*PROBLEM*
Your answer should be the exact lines of the data below from the one containing "(714, 280) = (467, 245): orange" through the one containing "(493, 161) = (548, 158): none"; please include nothing else.

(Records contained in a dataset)
........

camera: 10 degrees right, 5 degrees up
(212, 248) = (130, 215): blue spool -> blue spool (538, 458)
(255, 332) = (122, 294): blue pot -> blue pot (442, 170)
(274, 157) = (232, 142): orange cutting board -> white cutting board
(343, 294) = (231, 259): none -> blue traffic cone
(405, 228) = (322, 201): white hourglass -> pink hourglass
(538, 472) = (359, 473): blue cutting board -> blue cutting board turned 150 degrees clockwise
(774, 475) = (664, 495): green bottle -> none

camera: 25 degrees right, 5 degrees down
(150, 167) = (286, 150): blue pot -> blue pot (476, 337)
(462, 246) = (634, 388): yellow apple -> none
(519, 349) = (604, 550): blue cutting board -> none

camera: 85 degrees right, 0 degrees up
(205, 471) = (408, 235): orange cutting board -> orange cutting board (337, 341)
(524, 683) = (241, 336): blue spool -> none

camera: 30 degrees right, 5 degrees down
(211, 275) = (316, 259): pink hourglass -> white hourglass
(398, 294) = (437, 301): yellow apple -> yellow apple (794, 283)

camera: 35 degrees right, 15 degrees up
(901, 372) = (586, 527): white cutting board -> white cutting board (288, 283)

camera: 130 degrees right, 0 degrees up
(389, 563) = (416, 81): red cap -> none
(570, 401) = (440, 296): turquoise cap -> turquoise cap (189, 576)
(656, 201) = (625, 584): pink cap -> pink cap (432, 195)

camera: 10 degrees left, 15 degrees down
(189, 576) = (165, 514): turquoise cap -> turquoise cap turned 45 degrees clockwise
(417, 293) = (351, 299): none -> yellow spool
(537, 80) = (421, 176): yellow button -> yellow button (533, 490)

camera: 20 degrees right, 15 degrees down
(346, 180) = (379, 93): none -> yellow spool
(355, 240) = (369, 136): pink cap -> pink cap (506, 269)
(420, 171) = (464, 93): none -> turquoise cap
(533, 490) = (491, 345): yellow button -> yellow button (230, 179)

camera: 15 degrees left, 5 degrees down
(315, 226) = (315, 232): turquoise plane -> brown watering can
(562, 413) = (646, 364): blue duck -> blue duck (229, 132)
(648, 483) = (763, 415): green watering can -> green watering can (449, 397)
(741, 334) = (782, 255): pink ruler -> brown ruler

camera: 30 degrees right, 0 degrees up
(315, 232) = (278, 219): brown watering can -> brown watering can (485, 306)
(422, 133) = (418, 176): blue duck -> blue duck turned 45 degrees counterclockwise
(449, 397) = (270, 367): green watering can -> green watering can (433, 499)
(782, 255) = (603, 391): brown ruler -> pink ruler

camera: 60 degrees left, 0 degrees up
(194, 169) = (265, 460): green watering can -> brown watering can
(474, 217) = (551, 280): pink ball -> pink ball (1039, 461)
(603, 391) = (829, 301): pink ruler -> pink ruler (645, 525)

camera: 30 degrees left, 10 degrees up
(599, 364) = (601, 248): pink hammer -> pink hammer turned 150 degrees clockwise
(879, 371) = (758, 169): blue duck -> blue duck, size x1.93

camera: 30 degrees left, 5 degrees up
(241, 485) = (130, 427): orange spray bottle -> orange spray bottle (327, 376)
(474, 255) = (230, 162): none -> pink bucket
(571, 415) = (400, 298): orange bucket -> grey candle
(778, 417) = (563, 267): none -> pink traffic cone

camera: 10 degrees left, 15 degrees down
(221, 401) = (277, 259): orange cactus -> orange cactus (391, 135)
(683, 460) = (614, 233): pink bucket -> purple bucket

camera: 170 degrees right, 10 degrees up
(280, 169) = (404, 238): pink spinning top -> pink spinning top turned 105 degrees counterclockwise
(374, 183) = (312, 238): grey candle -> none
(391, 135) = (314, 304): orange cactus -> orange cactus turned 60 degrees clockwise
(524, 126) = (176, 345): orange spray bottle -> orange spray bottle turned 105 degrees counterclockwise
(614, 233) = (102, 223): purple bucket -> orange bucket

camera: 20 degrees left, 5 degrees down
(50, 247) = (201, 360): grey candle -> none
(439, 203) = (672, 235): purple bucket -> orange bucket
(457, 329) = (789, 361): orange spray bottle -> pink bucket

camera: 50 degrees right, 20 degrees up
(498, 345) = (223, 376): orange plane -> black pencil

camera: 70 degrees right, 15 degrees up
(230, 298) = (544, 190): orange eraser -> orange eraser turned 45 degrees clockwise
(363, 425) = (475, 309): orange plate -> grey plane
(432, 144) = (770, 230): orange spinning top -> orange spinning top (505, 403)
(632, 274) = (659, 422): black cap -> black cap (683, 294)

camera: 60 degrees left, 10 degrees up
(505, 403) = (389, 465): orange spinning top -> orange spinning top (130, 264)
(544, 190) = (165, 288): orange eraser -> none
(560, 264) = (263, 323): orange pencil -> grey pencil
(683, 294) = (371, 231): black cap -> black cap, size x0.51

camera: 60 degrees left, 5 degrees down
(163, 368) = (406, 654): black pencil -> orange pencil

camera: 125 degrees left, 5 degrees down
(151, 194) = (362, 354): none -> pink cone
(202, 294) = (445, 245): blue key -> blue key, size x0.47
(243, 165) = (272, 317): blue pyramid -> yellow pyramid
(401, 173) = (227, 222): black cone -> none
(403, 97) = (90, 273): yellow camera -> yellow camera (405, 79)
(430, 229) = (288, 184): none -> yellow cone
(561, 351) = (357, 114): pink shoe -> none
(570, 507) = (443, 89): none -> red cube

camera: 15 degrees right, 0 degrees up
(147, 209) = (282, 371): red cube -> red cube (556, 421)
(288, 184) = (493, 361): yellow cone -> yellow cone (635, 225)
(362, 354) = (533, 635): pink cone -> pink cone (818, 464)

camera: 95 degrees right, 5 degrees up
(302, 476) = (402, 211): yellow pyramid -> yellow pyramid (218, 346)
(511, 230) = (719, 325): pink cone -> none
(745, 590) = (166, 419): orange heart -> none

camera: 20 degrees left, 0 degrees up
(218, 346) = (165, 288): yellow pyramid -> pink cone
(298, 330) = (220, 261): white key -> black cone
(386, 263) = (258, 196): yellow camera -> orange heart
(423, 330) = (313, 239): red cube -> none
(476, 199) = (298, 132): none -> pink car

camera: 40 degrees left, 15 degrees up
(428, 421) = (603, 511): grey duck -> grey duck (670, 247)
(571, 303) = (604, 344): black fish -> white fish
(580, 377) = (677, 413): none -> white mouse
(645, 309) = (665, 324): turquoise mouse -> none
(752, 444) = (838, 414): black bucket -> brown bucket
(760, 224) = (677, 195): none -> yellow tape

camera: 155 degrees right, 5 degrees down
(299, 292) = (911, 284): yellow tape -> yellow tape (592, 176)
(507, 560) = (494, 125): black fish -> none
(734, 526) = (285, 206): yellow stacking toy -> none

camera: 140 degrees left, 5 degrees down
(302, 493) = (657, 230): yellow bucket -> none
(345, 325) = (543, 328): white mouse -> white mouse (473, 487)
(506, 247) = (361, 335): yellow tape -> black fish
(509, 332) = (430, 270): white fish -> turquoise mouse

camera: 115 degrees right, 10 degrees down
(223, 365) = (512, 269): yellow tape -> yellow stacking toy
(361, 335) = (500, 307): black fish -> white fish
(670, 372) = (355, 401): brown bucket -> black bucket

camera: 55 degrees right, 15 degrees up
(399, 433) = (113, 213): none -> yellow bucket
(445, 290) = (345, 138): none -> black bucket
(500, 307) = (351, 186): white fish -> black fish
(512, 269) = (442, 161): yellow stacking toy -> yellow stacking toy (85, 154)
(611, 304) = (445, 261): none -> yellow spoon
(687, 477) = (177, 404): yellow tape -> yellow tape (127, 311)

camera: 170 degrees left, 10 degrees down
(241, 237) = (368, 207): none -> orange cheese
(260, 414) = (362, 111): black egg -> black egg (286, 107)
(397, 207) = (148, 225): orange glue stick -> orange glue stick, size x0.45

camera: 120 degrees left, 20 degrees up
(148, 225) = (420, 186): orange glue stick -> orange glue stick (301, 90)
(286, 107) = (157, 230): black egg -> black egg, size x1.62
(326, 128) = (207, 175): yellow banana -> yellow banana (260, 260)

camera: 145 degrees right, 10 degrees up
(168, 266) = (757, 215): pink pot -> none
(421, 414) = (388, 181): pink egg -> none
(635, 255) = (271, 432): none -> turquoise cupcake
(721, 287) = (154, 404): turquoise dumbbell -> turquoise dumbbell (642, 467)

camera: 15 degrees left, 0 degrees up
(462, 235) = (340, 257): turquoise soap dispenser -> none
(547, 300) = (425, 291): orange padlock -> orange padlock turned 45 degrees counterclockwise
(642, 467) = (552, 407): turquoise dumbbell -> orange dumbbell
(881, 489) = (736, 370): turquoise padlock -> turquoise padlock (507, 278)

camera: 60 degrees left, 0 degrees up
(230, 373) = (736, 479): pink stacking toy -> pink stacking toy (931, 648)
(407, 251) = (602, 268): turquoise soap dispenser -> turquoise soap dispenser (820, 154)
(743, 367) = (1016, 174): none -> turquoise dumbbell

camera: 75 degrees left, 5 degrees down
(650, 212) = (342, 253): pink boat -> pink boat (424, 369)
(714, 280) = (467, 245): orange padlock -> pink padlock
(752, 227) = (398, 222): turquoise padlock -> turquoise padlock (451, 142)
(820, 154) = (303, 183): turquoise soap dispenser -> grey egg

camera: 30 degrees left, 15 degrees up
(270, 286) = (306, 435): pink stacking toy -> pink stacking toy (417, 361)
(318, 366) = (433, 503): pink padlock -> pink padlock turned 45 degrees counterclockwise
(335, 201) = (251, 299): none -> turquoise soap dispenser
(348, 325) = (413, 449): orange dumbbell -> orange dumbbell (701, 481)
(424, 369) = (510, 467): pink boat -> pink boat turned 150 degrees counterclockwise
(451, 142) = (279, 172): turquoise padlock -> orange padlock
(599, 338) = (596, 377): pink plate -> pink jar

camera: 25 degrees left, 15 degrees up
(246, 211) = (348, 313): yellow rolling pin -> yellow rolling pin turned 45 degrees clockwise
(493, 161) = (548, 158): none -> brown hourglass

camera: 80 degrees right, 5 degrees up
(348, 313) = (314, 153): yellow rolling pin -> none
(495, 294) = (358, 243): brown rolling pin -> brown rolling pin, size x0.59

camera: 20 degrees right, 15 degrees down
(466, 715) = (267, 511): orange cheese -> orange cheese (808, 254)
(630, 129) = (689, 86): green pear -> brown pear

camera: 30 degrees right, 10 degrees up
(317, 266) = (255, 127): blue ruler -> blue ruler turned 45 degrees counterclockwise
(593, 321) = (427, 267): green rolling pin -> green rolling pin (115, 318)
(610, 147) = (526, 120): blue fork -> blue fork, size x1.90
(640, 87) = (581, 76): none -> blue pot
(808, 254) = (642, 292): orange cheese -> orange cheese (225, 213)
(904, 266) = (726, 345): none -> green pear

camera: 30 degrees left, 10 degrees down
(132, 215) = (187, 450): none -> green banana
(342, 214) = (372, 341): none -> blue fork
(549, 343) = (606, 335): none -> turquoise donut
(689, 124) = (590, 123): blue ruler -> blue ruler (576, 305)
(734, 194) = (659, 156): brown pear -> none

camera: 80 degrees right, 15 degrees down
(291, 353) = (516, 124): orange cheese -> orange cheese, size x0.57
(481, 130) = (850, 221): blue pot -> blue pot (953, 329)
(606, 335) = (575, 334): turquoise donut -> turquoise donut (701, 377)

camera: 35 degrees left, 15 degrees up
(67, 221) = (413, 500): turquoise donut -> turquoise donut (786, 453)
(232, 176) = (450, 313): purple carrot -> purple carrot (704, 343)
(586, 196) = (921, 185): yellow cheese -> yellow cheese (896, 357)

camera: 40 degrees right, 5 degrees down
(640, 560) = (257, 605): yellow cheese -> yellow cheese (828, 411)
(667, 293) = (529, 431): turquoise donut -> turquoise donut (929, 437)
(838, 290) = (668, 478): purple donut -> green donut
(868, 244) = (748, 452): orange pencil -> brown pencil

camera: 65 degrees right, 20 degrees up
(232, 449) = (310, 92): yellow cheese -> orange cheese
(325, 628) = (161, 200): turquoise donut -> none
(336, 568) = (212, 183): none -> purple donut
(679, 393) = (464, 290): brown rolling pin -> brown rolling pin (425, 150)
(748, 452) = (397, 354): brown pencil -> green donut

........

*RESPONSE AREA*
(714, 280) = (467, 245): orange padlock -> pink padlock
(752, 227) = (398, 222): turquoise padlock -> turquoise padlock (451, 142)
(820, 154) = (303, 183): turquoise soap dispenser -> grey egg

camera: 30 degrees left, 15 degrees up
(270, 286) = (306, 435): pink stacking toy -> pink stacking toy (417, 361)
(318, 366) = (433, 503): pink padlock -> pink padlock turned 45 degrees counterclockwise
(335, 201) = (251, 299): none -> turquoise soap dispenser
(348, 325) = (413, 449): orange dumbbell -> orange dumbbell (701, 481)
(424, 369) = (510, 467): pink boat -> pink boat turned 150 degrees counterclockwise
(451, 142) = (279, 172): turquoise padlock -> orange padlock
(599, 338) = (596, 377): pink plate -> pink jar

camera: 25 degrees left, 15 degrees up
(246, 211) = (348, 313): yellow rolling pin -> yellow rolling pin turned 45 degrees clockwise
(493, 161) = (548, 158): none -> brown hourglass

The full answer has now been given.